>>>

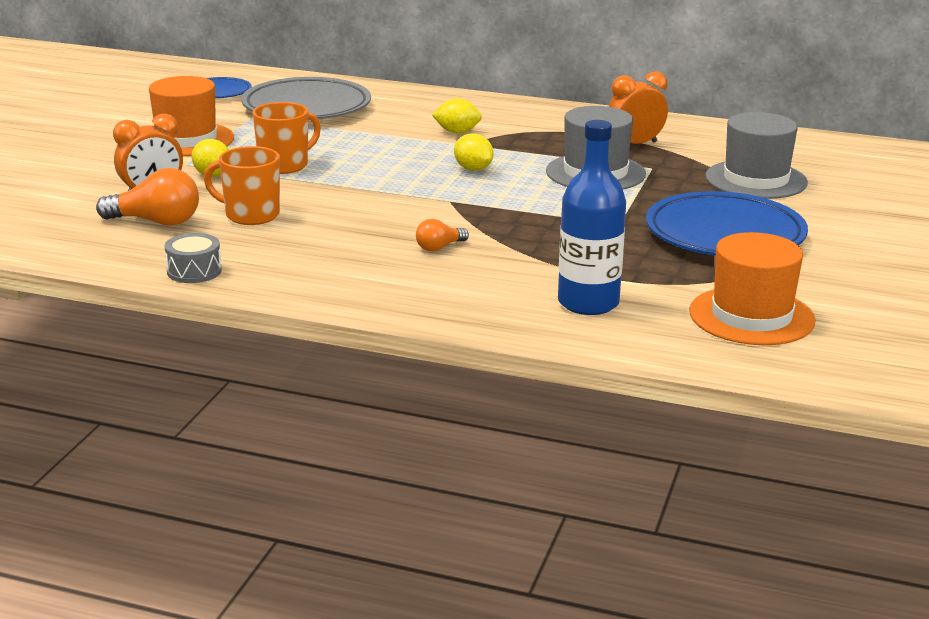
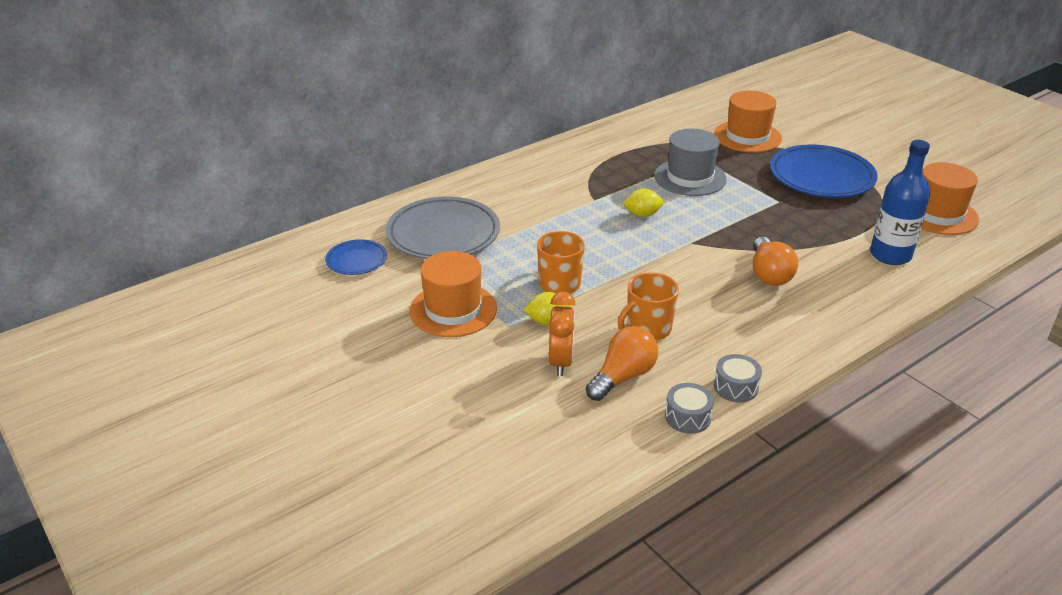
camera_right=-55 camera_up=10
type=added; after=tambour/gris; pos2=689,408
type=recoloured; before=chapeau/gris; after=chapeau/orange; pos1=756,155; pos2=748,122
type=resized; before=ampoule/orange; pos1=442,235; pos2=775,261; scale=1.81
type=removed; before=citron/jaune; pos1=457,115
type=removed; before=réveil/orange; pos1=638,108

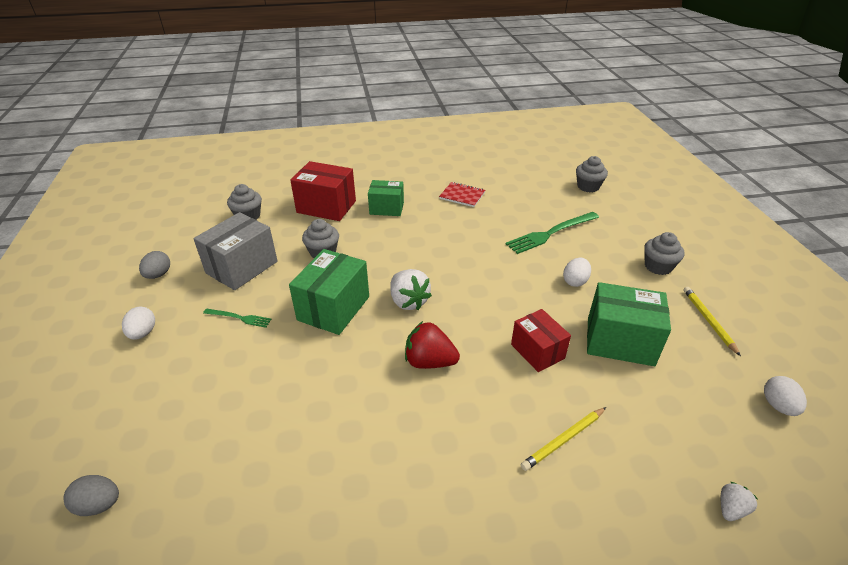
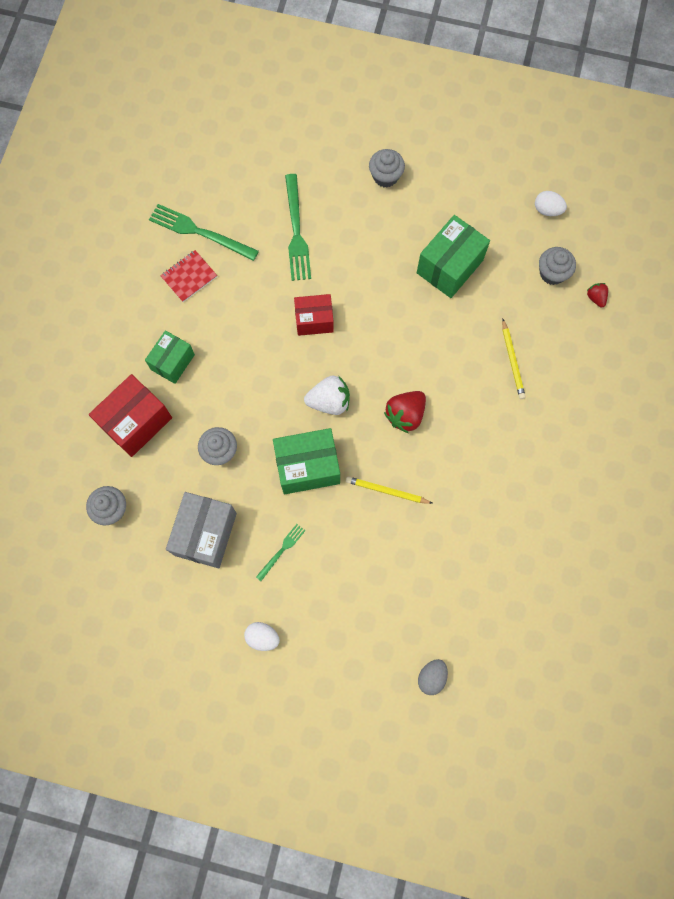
camera_right=-65 camera_up=35
type=added; after=fourchette/vert; pos2=204,232
type=turned; before=boîte/gris; pos1=235,251; pos2=201,530; turn=45
type=turned; before=boîte/vert; pos1=329,292; pos2=306,461; turn=-60
type=moved; before=boîte/rouge; pos1=541,340; pos2=314,315
type=moved; before=crayon/jaune; pos1=712,321; pos2=389,490
type=moved; before=muffin/gris; pos1=592,174; pos2=557,266
type=recoloured; before=fraise/blanc; after=fraise/rouge; pos1=739,501; pos2=597,295
type=removed; before=œuf/gris; pos1=154,265
type=removed; before=œuf/blanc; pos1=577,272

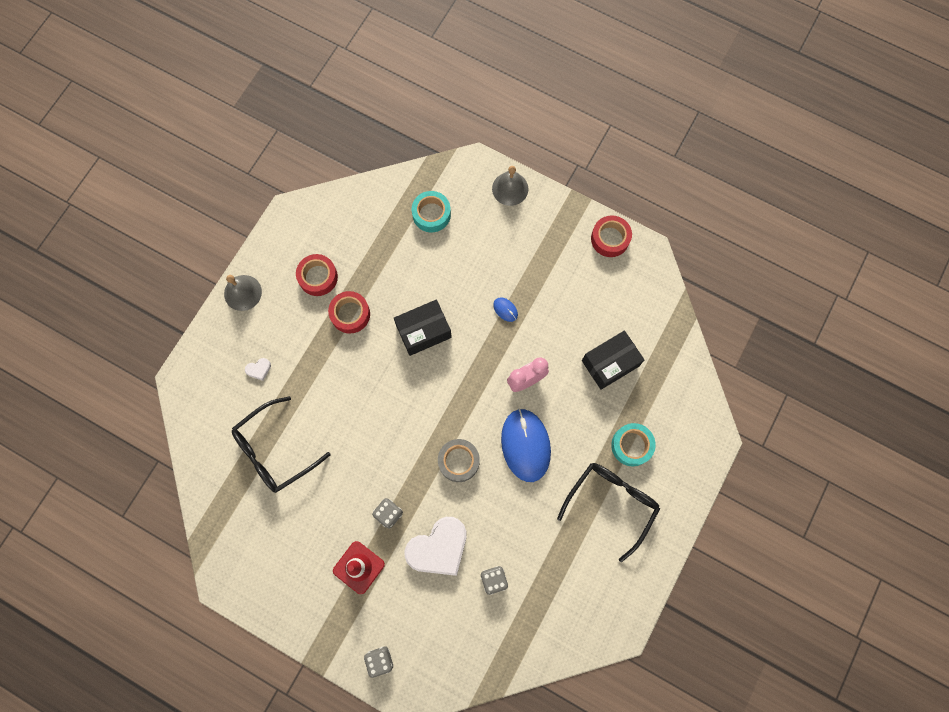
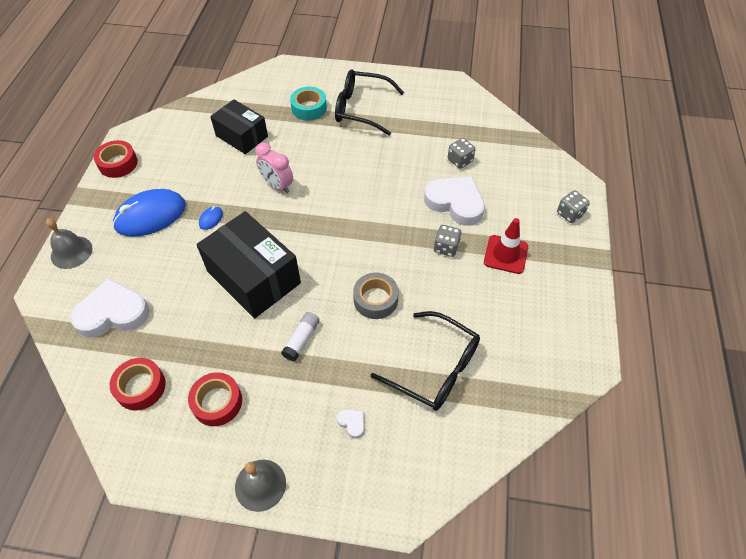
camera_right=-110 camera_up=-20
type=replaced; before=ruban adhésif/turquoise; after=cœur/blanc; pos1=431,211; pos2=110,307
type=moved; before=ruban adhésif/rouge; pos1=349,312; pos2=138,384
type=moved; before=souris/bleu; pos1=526,445; pos2=149,213
type=resized; before=boîte/noir; pos1=423,328; pos2=248,264; scale=1.54
type=added; after=bâton de colle/blanc; pos2=300,336
type=moved; before=ruban adhésif/gris; pos1=459,460; pos2=376,296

<<<

WORK TO COMPLETE. Exactly repeat the material from its first line through the line with "type=removed; before=œuf/blanc; pos1=577,272", including both, and leave the pictures and everything else out.

TASK OUTPUT.
camera_right=-55 camera_up=10
type=added; after=tambour/gris; pos2=689,408
type=recoloured; before=chapeau/gris; after=chapeau/orange; pos1=756,155; pos2=748,122
type=resized; before=ampoule/orange; pos1=442,235; pos2=775,261; scale=1.81
type=removed; before=citron/jaune; pos1=457,115
type=removed; before=réveil/orange; pos1=638,108

camera_right=-65 camera_up=35
type=added; after=fourchette/vert; pos2=204,232
type=turned; before=boîte/gris; pos1=235,251; pos2=201,530; turn=45
type=turned; before=boîte/vert; pos1=329,292; pos2=306,461; turn=-60
type=moved; before=boîte/rouge; pos1=541,340; pos2=314,315
type=moved; before=crayon/jaune; pos1=712,321; pos2=389,490
type=moved; before=muffin/gris; pos1=592,174; pos2=557,266
type=recoloured; before=fraise/blanc; after=fraise/rouge; pos1=739,501; pos2=597,295
type=removed; before=œuf/gris; pos1=154,265
type=removed; before=œuf/blanc; pos1=577,272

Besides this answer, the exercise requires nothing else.